(Material for this task):
-- Opening Marker --
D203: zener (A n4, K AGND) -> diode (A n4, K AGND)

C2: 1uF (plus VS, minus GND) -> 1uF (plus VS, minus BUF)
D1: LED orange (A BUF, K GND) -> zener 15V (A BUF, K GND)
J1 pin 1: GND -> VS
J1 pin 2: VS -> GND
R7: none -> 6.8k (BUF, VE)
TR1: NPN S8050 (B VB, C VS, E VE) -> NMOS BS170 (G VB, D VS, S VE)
-- Closing Marker --
-- Opening Marker --
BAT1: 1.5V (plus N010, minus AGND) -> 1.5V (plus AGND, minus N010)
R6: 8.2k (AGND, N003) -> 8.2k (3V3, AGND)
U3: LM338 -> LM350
-- Closing Marker --
Throughout the material above, find every line holding "AGND" and copy it.

(Solution for this problem):
D203: zener (A n4, K AGND) -> diode (A n4, K AGND)
BAT1: 1.5V (plus N010, minus AGND) -> 1.5V (plus AGND, minus N010)
R6: 8.2k (AGND, N003) -> 8.2k (3V3, AGND)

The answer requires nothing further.